* _Your task_:
Can you return the lines below word for word, with the pictures left out?

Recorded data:
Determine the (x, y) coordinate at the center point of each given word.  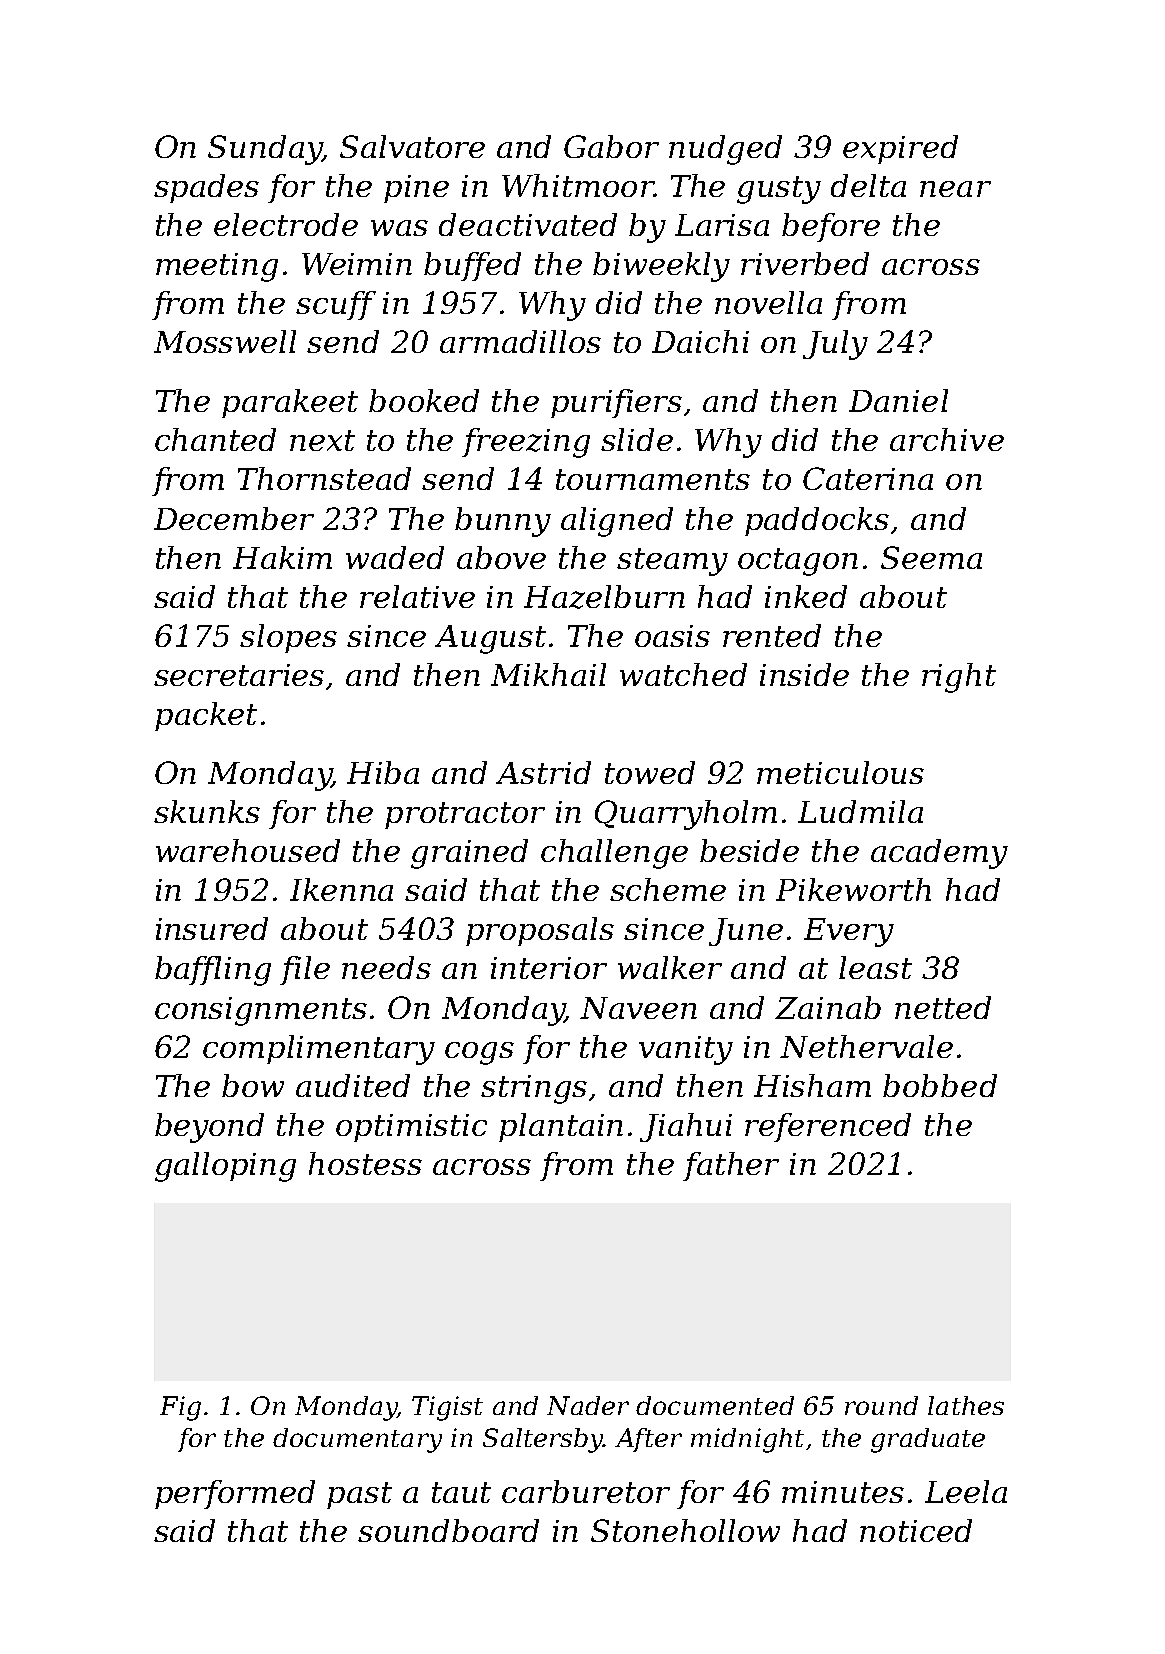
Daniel (898, 400)
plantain (561, 1127)
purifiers (616, 403)
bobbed (940, 1085)
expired (900, 149)
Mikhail (548, 674)
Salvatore (412, 146)
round (881, 1405)
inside (804, 674)
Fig (180, 1408)
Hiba (383, 772)
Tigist (447, 1408)
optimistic (411, 1128)
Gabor (611, 146)
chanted (215, 439)
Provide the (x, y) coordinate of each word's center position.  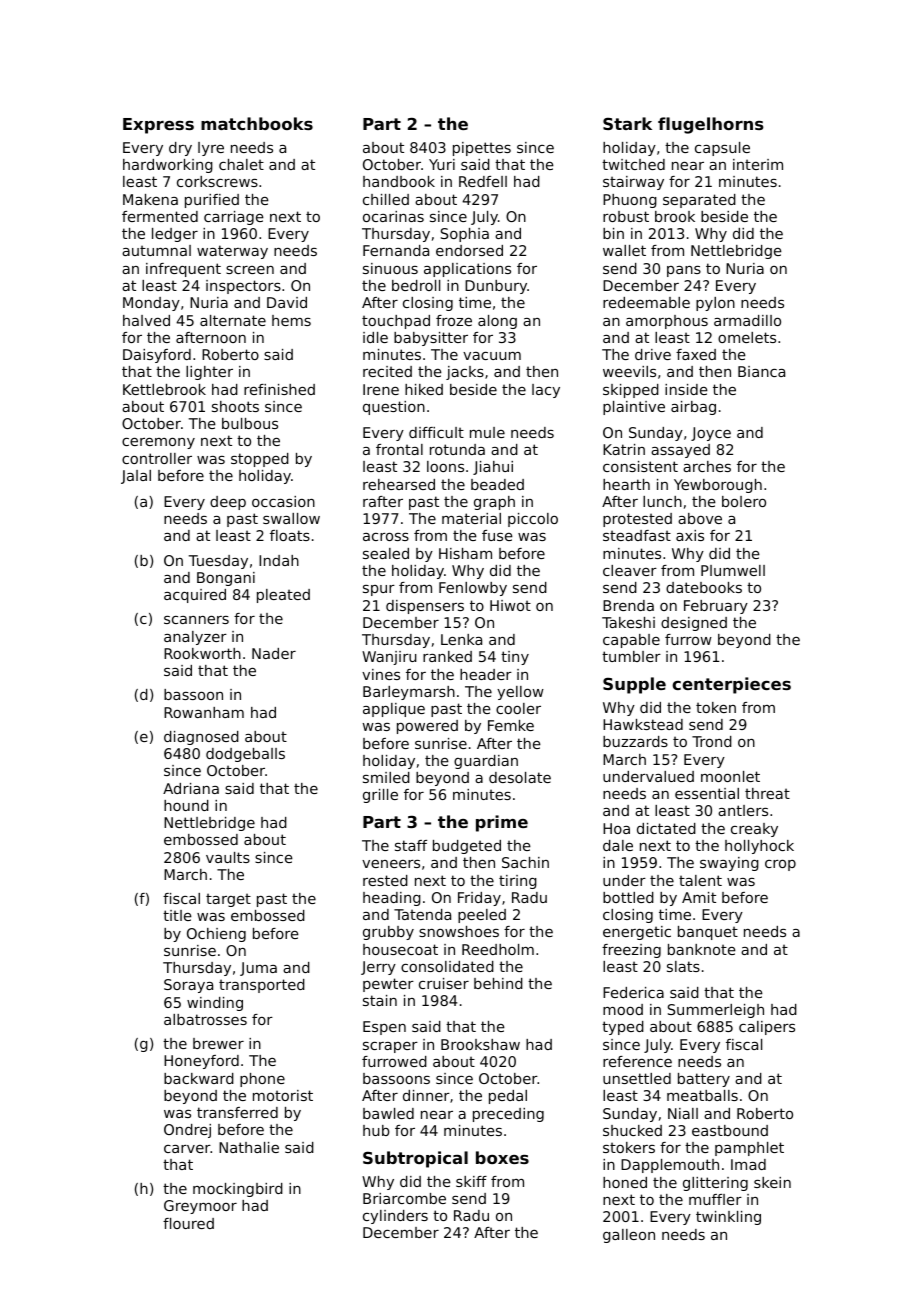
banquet (708, 933)
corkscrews (217, 181)
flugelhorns (711, 125)
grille (380, 796)
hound (186, 805)
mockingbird (238, 1190)
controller (157, 458)
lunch (662, 501)
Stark (627, 123)
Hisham (465, 553)
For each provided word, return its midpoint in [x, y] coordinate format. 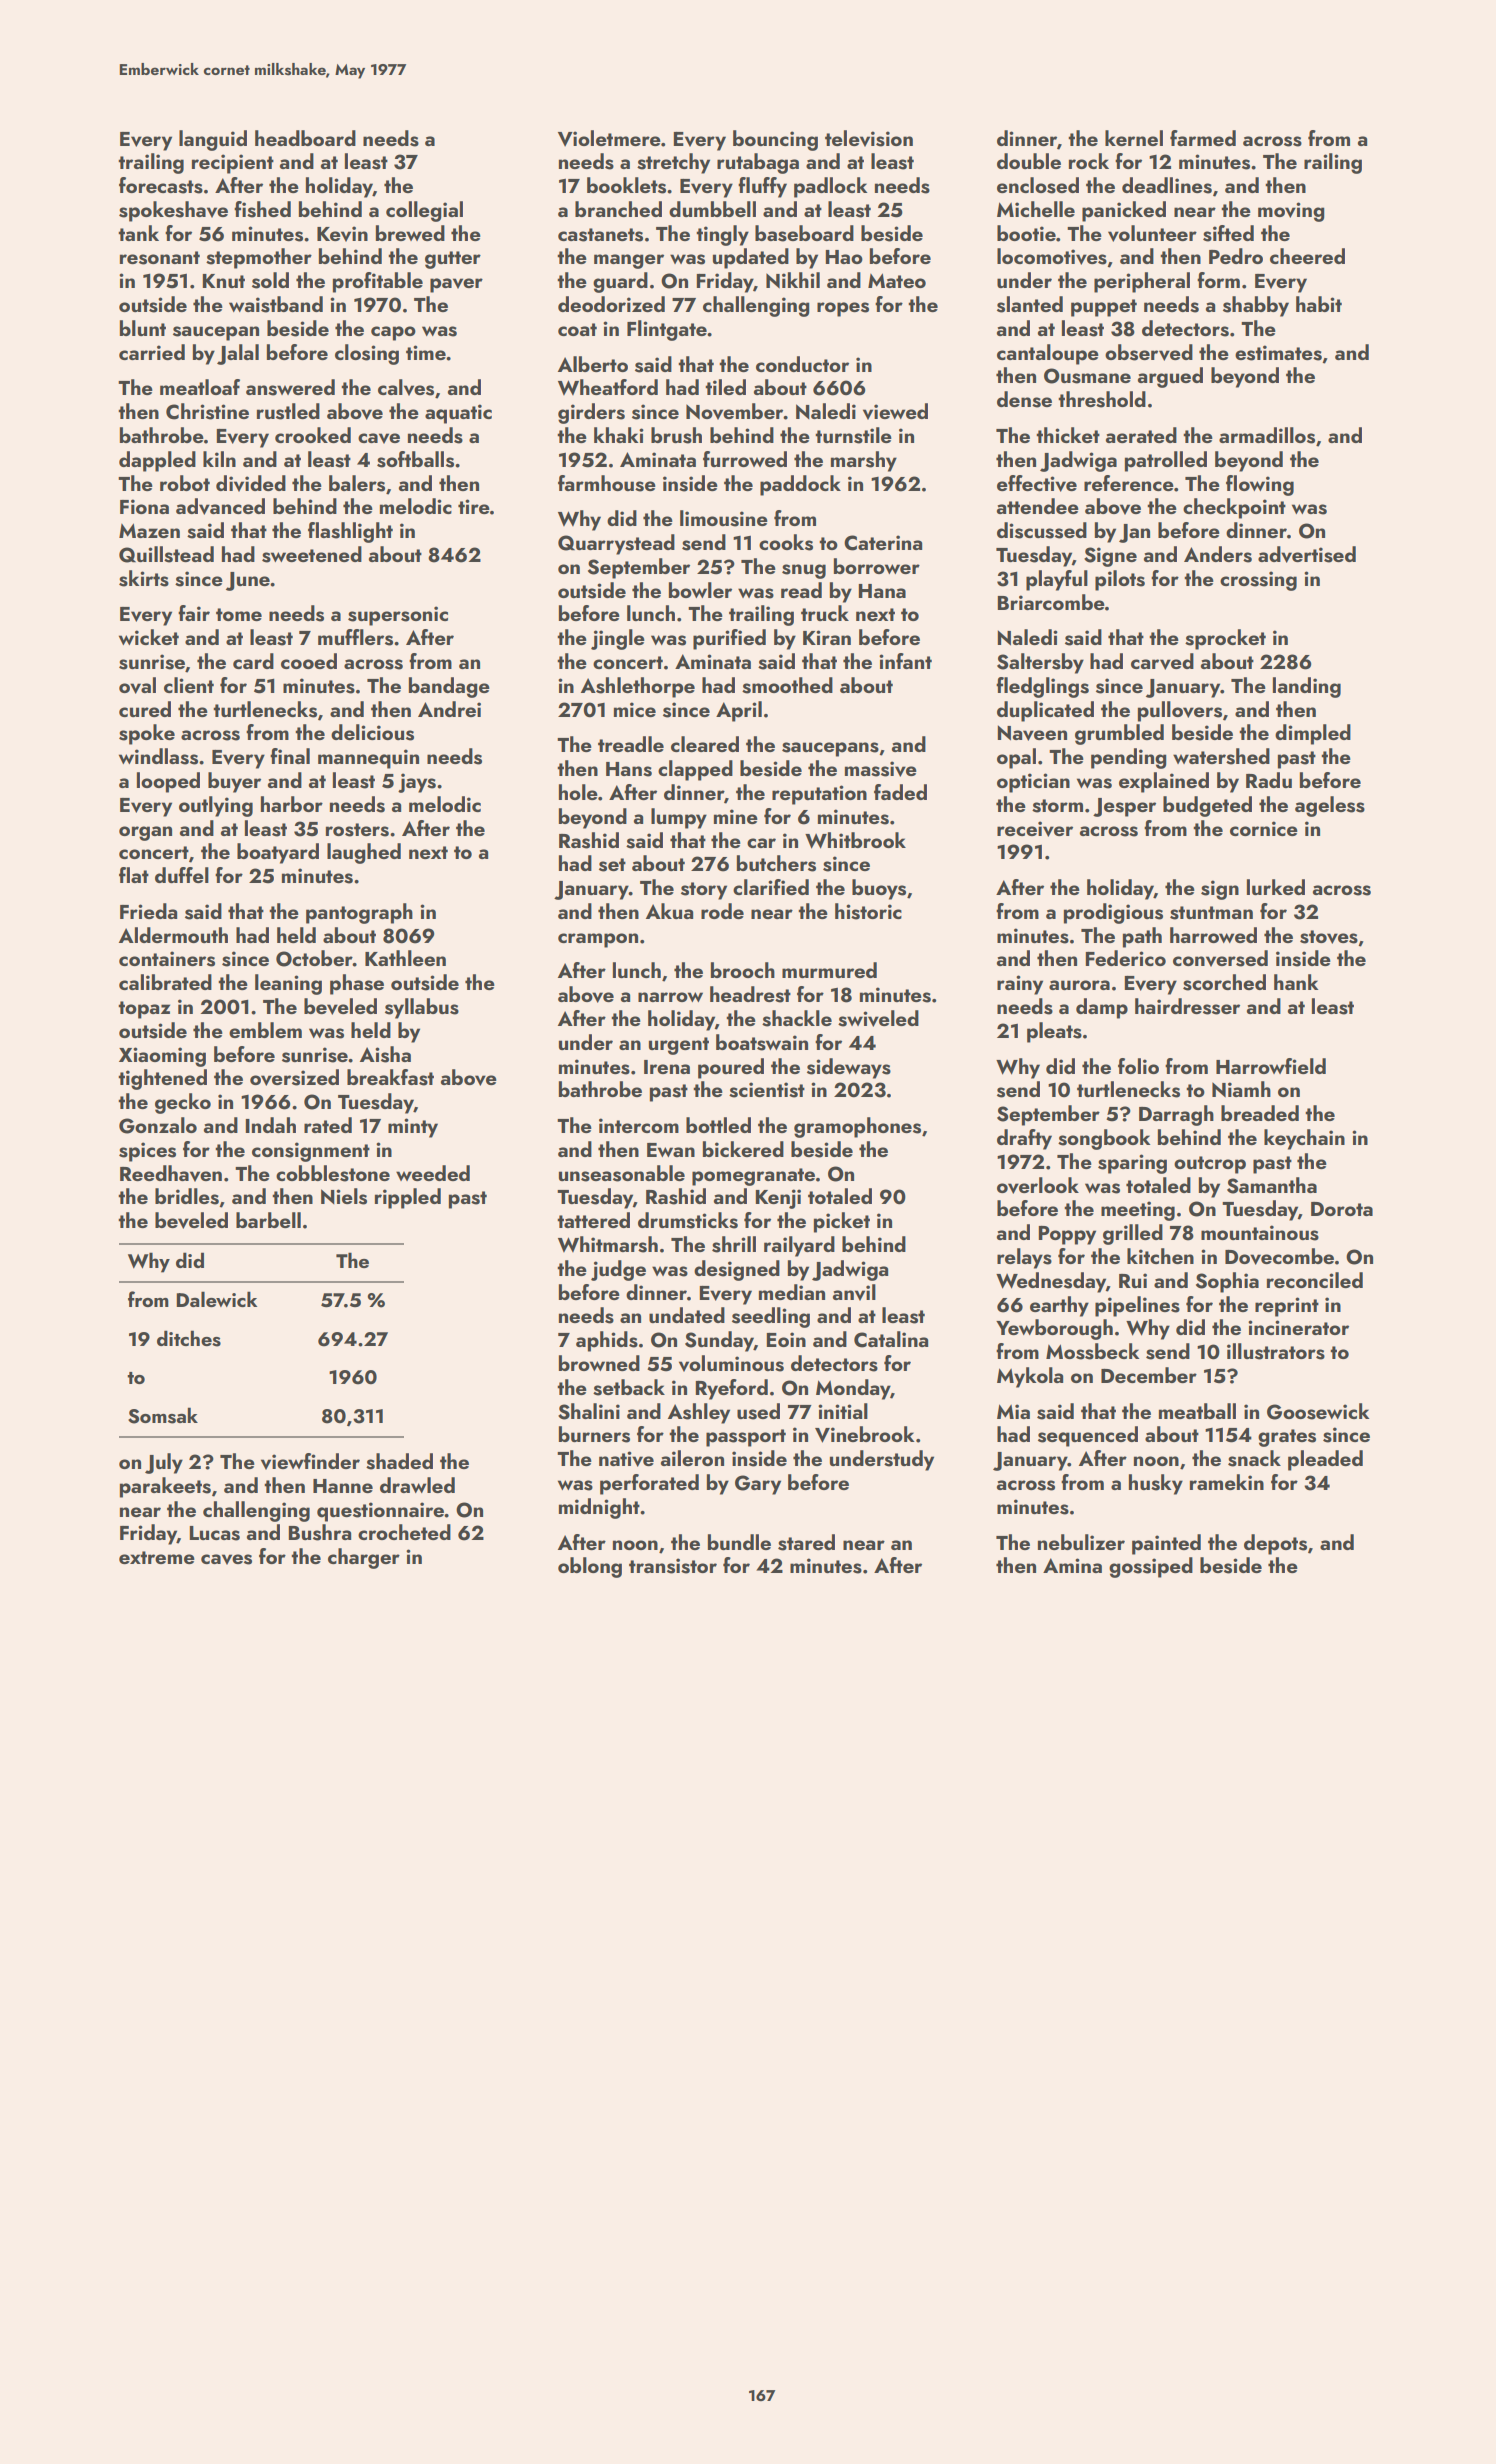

* _Output for this exercise_:
Determine the (x, y) coordinate at the center point of each given word.  
Daniel (898, 400)
plantain (561, 1127)
purifiers (616, 403)
bobbed (940, 1085)
expired (900, 149)
Mikhail (548, 674)
Salvatore (412, 146)
round (881, 1405)
inside (804, 674)
Fig (180, 1408)
Hiba (383, 772)
Tigist (447, 1408)
optimistic (411, 1128)
Gabor (611, 146)
chanted (215, 439)
Provide the (x, y) coordinate of each word's center position.  
banquet (708, 933)
corkscrews (217, 181)
flugelhorns (711, 125)
grille (380, 796)
hound (186, 805)
mockingbird (238, 1190)
controller (157, 458)
lunch (662, 501)
Stark (627, 123)
Hisham (465, 553)
For each provided word, return its midpoint in [x, y] coordinate format. 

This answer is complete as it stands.